## Prompt
Can you lay out the listing as a Markdown table with the columns Row and Entry, starting at the line containing "vials [938, 1152]" and running through the last line of the listing, both included? Number each line under Row and put the line itself under Entry, omitting any blank lines.

+ + + + +

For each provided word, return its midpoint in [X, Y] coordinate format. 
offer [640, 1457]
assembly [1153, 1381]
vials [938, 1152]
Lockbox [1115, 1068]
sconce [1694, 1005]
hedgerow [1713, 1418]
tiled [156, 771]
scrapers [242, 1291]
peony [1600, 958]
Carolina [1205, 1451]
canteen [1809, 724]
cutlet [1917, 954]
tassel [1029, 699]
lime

+ + + + +

## Output
| Row | Entry |
|---|---|
| 1 | vials [938, 1152] |
| 2 | Lockbox [1115, 1068] |
| 3 | sconce [1694, 1005] |
| 4 | hedgerow [1713, 1418] |
| 5 | tiled [156, 771] |
| 6 | scrapers [242, 1291] |
| 7 | peony [1600, 958] |
| 8 | Carolina [1205, 1451] |
| 9 | canteen [1809, 724] |
| 10 | cutlet [1917, 954] |
| 11 | tassel [1029, 699] |
| 12 | lime |